Records of scene-based questions
++++++
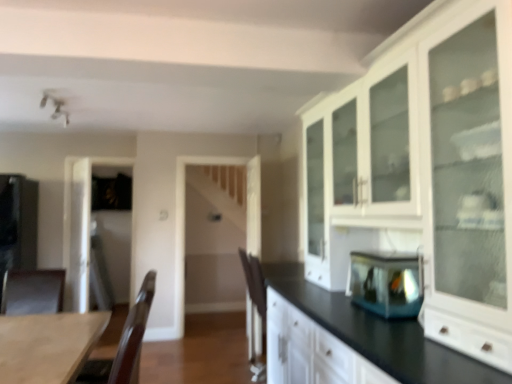
Question: From the image's perspective, would you say brown wood armchair at left, the first armchair positioned from the right, is positioned over wooden table at lower left?

Choices:
 (A) no
 (B) yes

Answer: (A)

Question: Is wooden table at lower left completely or partially inside brown wood armchair at left, the first armchair positioned from the right?

Choices:
 (A) yes
 (B) no

Answer: (B)

Question: From a real-world perspective, does brown wood armchair at left, positioned as the second armchair in left-to-right order, sit lower than wooden table at lower left?

Choices:
 (A) no
 (B) yes

Answer: (B)

Question: From the image's perspective, is brown wood armchair at left, positioned as the second armchair in left-to-right order, under wooden table at lower left?

Choices:
 (A) no
 (B) yes

Answer: (B)

Question: Does brown wood armchair at left, the first armchair positioned from the right, have a lesser height compared to wooden table at lower left?

Choices:
 (A) no
 (B) yes

Answer: (A)

Question: Does brown wood armchair at left, the first armchair positioned from the right, lie behind wooden table at lower left?

Choices:
 (A) yes
 (B) no

Answer: (A)

Question: Is brown leather armchair at lower left, the 1th armchair in the left-to-right sequence, not near transparent glass door at left?

Choices:
 (A) yes
 (B) no

Answer: (A)

Question: Are brown leather armchair at lower left, marked as the second armchair in a right-to-left arrangement, and transparent glass door at left making contact?

Choices:
 (A) no
 (B) yes

Answer: (A)

Question: Is brown leather armchair at lower left, marked as the second armchair in a right-to-left arrangement, shorter than transparent glass door at left?

Choices:
 (A) yes
 (B) no

Answer: (A)

Question: Is brown leather armchair at lower left, the 1th armchair in the left-to-right sequence, thinner than transparent glass door at left?

Choices:
 (A) no
 (B) yes

Answer: (A)

Question: Would you say transparent glass door at left is part of brown leather armchair at lower left, marked as the second armchair in a right-to-left arrangement,'s contents?

Choices:
 (A) no
 (B) yes

Answer: (A)

Question: Is brown leather armchair at lower left, the 1th armchair in the left-to-right sequence, to the right of transparent glass door at left from the viewer's perspective?

Choices:
 (A) yes
 (B) no

Answer: (A)

Question: Considering the relative positions of brown leather armchair at lower left, marked as the second armchair in a right-to-left arrangement, and white glossy cabinet at upper right in the image provided, is brown leather armchair at lower left, marked as the second armchair in a right-to-left arrangement, in front of white glossy cabinet at upper right?

Choices:
 (A) no
 (B) yes

Answer: (A)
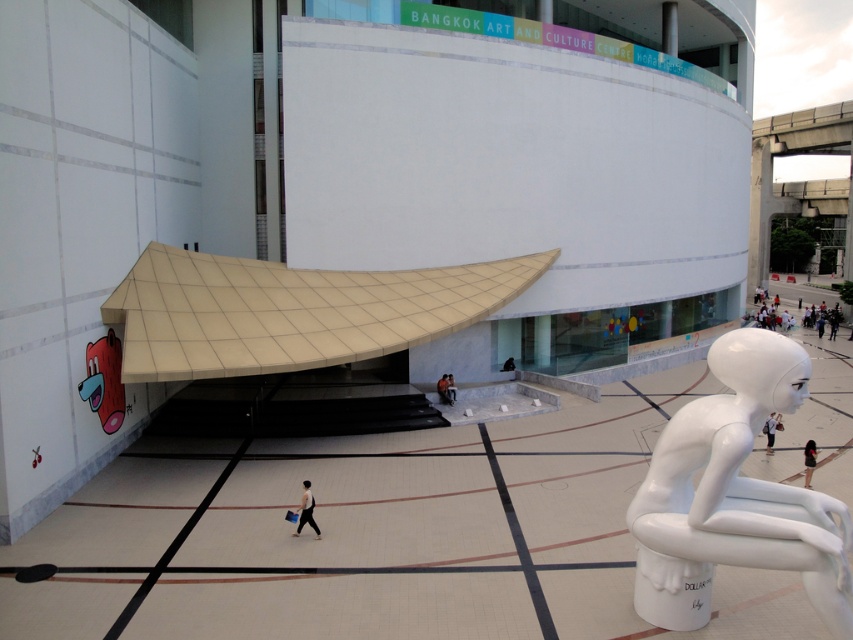
Question: Estimate the real-world distances between objects in this image. Which object is closer to the white glossy statue at lower right?

Choices:
 (A) light gray fabric bag at lower center
 (B) white glossy sculpture at right

Answer: (B)

Question: Can you confirm if beige tile canopy at center is thinner than white glossy statue at lower right?

Choices:
 (A) no
 (B) yes

Answer: (A)

Question: Does beige tile canopy at center come in front of white glossy sculpture at right?

Choices:
 (A) no
 (B) yes

Answer: (A)

Question: Can you confirm if beige tile canopy at center is positioned to the left of black fabric person at lower right?

Choices:
 (A) yes
 (B) no

Answer: (A)

Question: Among these objects, which one is nearest to the camera?

Choices:
 (A) light brown leather jacket at center
 (B) white glossy sculpture at right

Answer: (B)

Question: Which is farther from the light brown leather jacket at center?

Choices:
 (A) light gray fabric bag at lower center
 (B) beige tile canopy at center
 (C) white glossy sculpture at right
 (D) black fabric person at lower right

Answer: (C)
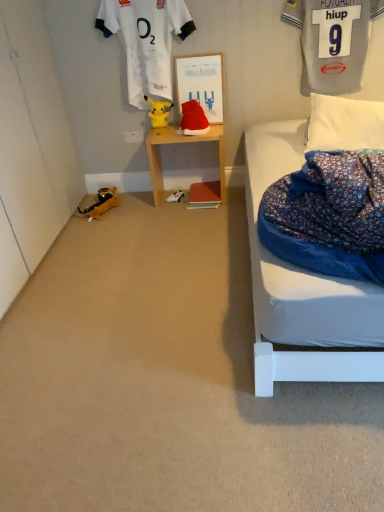
Identify the location of free space to the left of yellow rubber duck at lower left, the first toy when ordered from left to right. The height and width of the screenshot is (512, 384). (78, 206).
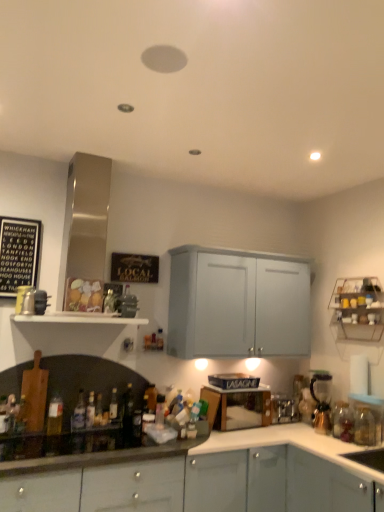
This screenshot has width=384, height=512. Find the location of `free location in front of gold metallic coffee machine at right`. free location in front of gold metallic coffee machine at right is located at coordinates click(x=313, y=437).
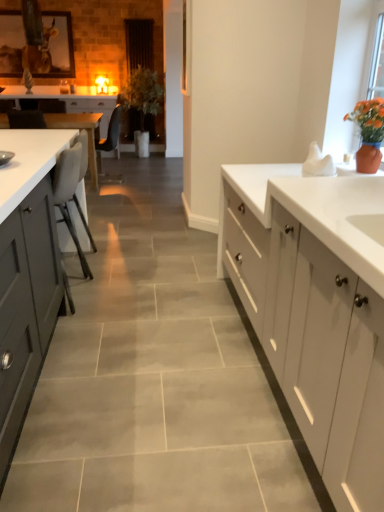
Question: From a real-world perspective, relative to green matte plant at center, is white matte cabinet at center, the second cabinetry when ordered from front to back, vertically above or below?

Choices:
 (A) below
 (B) above

Answer: (A)

Question: Is white matte cabinet at center, marked as the 2th cabinetry in a bottom-to-top arrangement, situated inside green matte plant at center or outside?

Choices:
 (A) inside
 (B) outside

Answer: (B)

Question: Which object is the closest to the green matte plant at center?

Choices:
 (A) white glossy countertop at right
 (B) white glossy table at left
 (C) matte gray chair at center, which ranks as the second chair in front-to-back order
 (D) beige fabric chair at left, positioned as the 2th chair in top-to-bottom order
 (E) white matte cabinet at center, positioned as the 1th cabinetry in back-to-front order

Answer: (C)

Question: Estimate the real-world distances between objects in this image. Which object is farther from the matte gray cabinets at left, which appears as the 1th cabinetry when viewed from the front?

Choices:
 (A) matte gray chair at center, placed as the second chair when sorted from bottom to top
 (B) white matte cabinet at center, positioned as the 1th cabinetry in back-to-front order
 (C) white glossy table at left
 (D) green matte plant at center
 (E) beige fabric chair at left, positioned as the 2th chair in top-to-bottom order

Answer: (D)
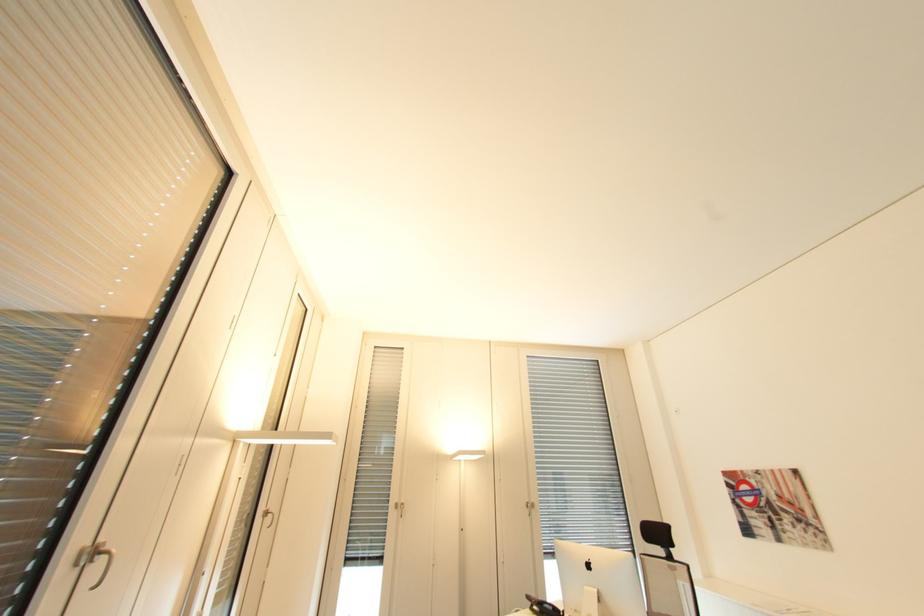
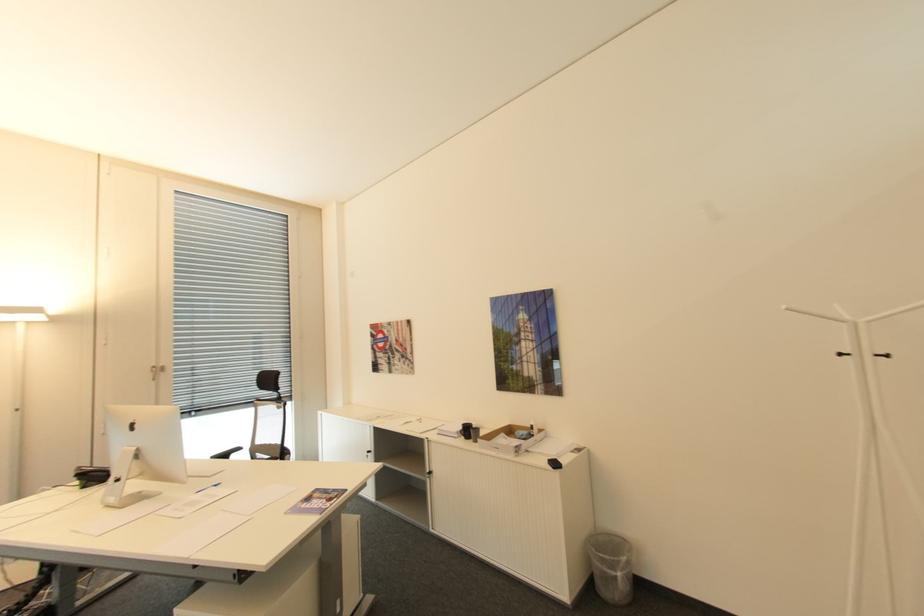
In the second image, find the point that corresponds to point 531,501 in the first image.

(159, 367)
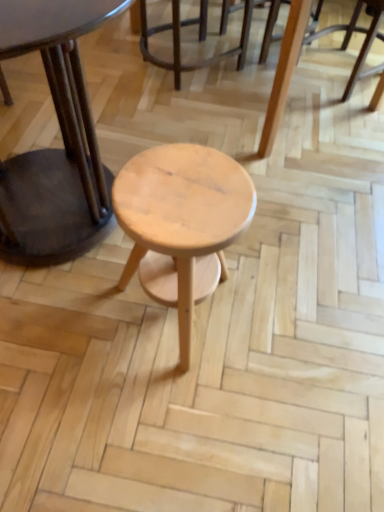
The height and width of the screenshot is (512, 384). I want to click on blank space situated above natural wood stool at center (from a real-world perspective), so click(184, 188).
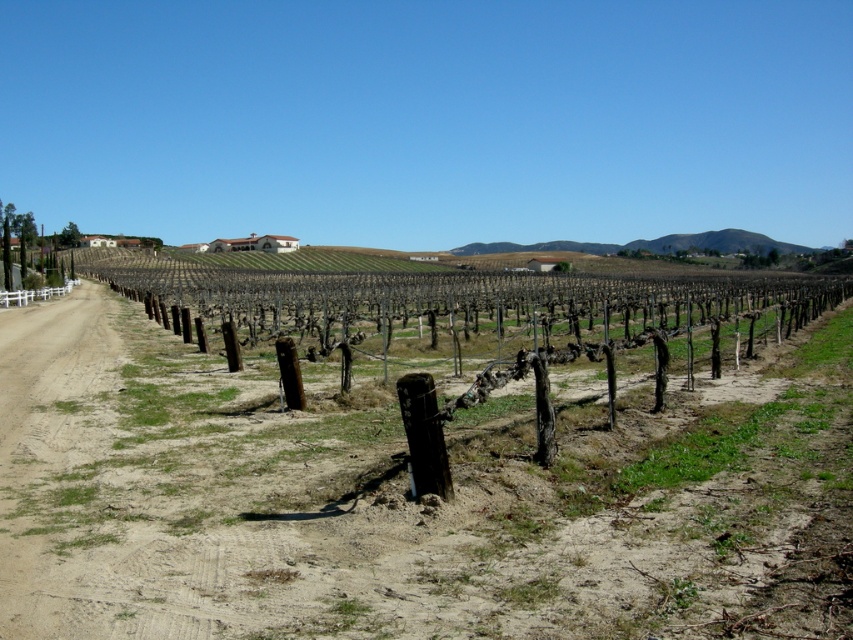
Question: Based on their relative distances, which object is farther from the brown wooden fence at center?

Choices:
 (A) brown dirt field at center
 (B) white plastic fence at left

Answer: (B)

Question: Is brown wooden fence at center thinner than white plastic fence at left?

Choices:
 (A) no
 (B) yes

Answer: (A)

Question: Is brown wooden fence at center to the left of white plastic fence at left from the viewer's perspective?

Choices:
 (A) no
 (B) yes

Answer: (A)

Question: Is brown dirt field at center closer to the viewer compared to brown wooden fence at center?

Choices:
 (A) yes
 (B) no

Answer: (A)

Question: Among these points, which one is nearest to the camera?

Choices:
 (A) (22, 301)
 (B) (511, 282)
 (C) (262, 589)

Answer: (C)

Question: Considering the real-world distances, which object is closest to the brown dirt field at center?

Choices:
 (A) white plastic fence at left
 (B) brown wooden fence at center

Answer: (B)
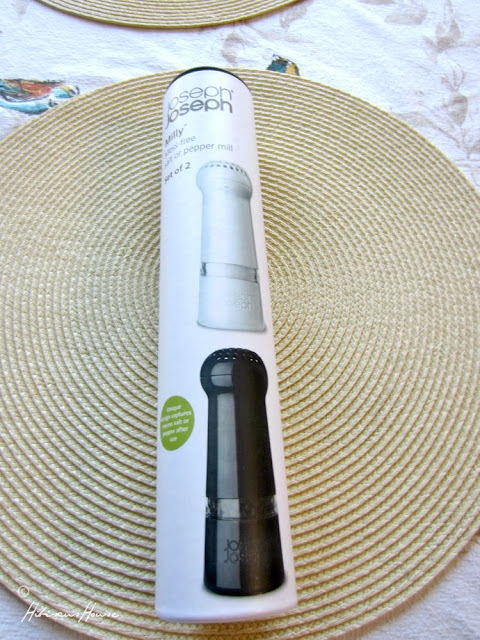
Locate an element on the screen. mat is located at coordinates (72, 323).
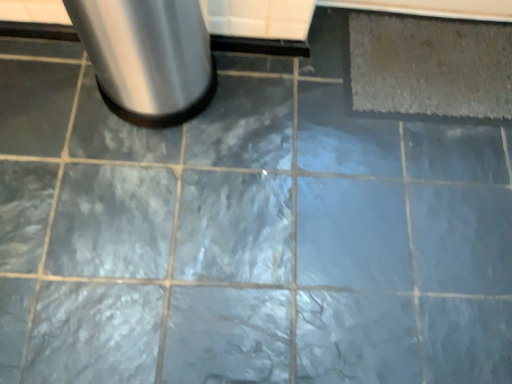
Question: Is gray textured mat at upper right thinner than brushed metal trash can at upper left?

Choices:
 (A) yes
 (B) no

Answer: (B)

Question: From the image's perspective, is gray textured mat at upper right on brushed metal trash can at upper left?

Choices:
 (A) yes
 (B) no

Answer: (A)

Question: Does gray textured mat at upper right have a greater width compared to brushed metal trash can at upper left?

Choices:
 (A) yes
 (B) no

Answer: (A)

Question: Is gray textured mat at upper right positioned before brushed metal trash can at upper left?

Choices:
 (A) no
 (B) yes

Answer: (A)

Question: From a real-world perspective, is gray textured mat at upper right positioned over brushed metal trash can at upper left based on gravity?

Choices:
 (A) no
 (B) yes

Answer: (A)

Question: Considering the relative sizes of gray textured mat at upper right and brushed metal trash can at upper left in the image provided, is gray textured mat at upper right smaller than brushed metal trash can at upper left?

Choices:
 (A) no
 (B) yes

Answer: (B)

Question: Considering the relative sizes of brushed metal trash can at upper left and gray textured mat at upper right in the image provided, is brushed metal trash can at upper left wider than gray textured mat at upper right?

Choices:
 (A) no
 (B) yes

Answer: (A)

Question: Is brushed metal trash can at upper left taller than gray textured mat at upper right?

Choices:
 (A) yes
 (B) no

Answer: (A)

Question: From the image's perspective, would you say brushed metal trash can at upper left is positioned over gray textured mat at upper right?

Choices:
 (A) no
 (B) yes

Answer: (A)

Question: Could you tell me if brushed metal trash can at upper left is turned towards gray textured mat at upper right?

Choices:
 (A) no
 (B) yes

Answer: (A)

Question: From a real-world perspective, is brushed metal trash can at upper left over gray textured mat at upper right?

Choices:
 (A) no
 (B) yes

Answer: (B)

Question: Does brushed metal trash can at upper left have a smaller size compared to gray textured mat at upper right?

Choices:
 (A) yes
 (B) no

Answer: (B)

Question: Relative to brushed metal trash can at upper left, is gray textured mat at upper right in front or behind?

Choices:
 (A) behind
 (B) front

Answer: (A)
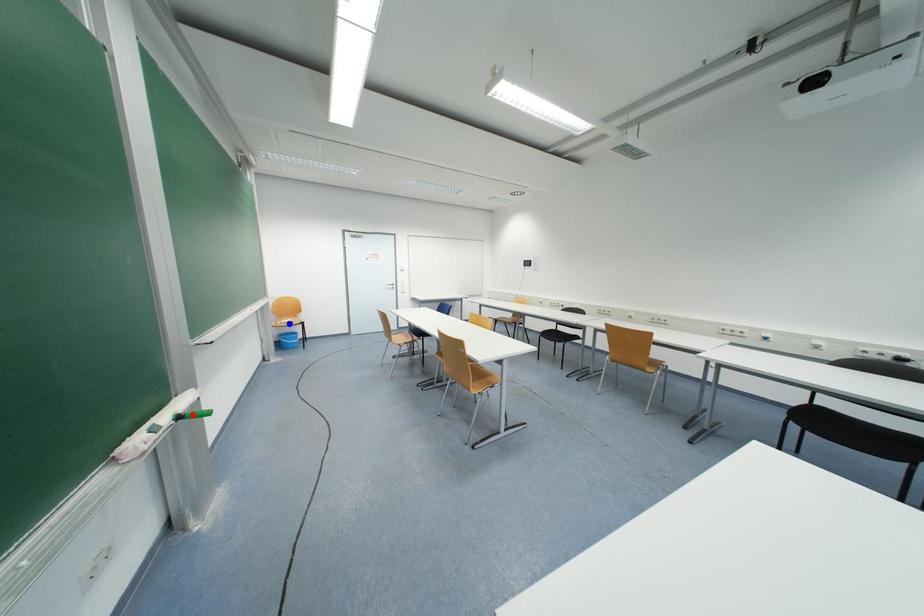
++++++
→ **Instruction**
Return the lines from the start of the records through the line that contains "Question: Are brown", including both ends, and leave the pictures out.

→ **Answer to this problem**
Question: From the image's perspective, would you say brown wood armchair at left, the first armchair positioned from the right, is positioned over wooden table at lower left?

Choices:
 (A) no
 (B) yes

Answer: (A)

Question: Is wooden table at lower left completely or partially inside brown wood armchair at left, the first armchair positioned from the right?

Choices:
 (A) yes
 (B) no

Answer: (B)

Question: From a real-world perspective, does brown wood armchair at left, positioned as the second armchair in left-to-right order, sit lower than wooden table at lower left?

Choices:
 (A) no
 (B) yes

Answer: (B)

Question: From the image's perspective, is brown wood armchair at left, positioned as the second armchair in left-to-right order, under wooden table at lower left?

Choices:
 (A) no
 (B) yes

Answer: (B)

Question: Does brown wood armchair at left, the first armchair positioned from the right, have a lesser height compared to wooden table at lower left?

Choices:
 (A) no
 (B) yes

Answer: (A)

Question: Does brown wood armchair at left, the first armchair positioned from the right, lie behind wooden table at lower left?

Choices:
 (A) yes
 (B) no

Answer: (A)

Question: Is brown leather armchair at lower left, the 1th armchair in the left-to-right sequence, not near transparent glass door at left?

Choices:
 (A) yes
 (B) no

Answer: (A)

Question: Are brown leather armchair at lower left, marked as the second armchair in a right-to-left arrangement, and transparent glass door at left making contact?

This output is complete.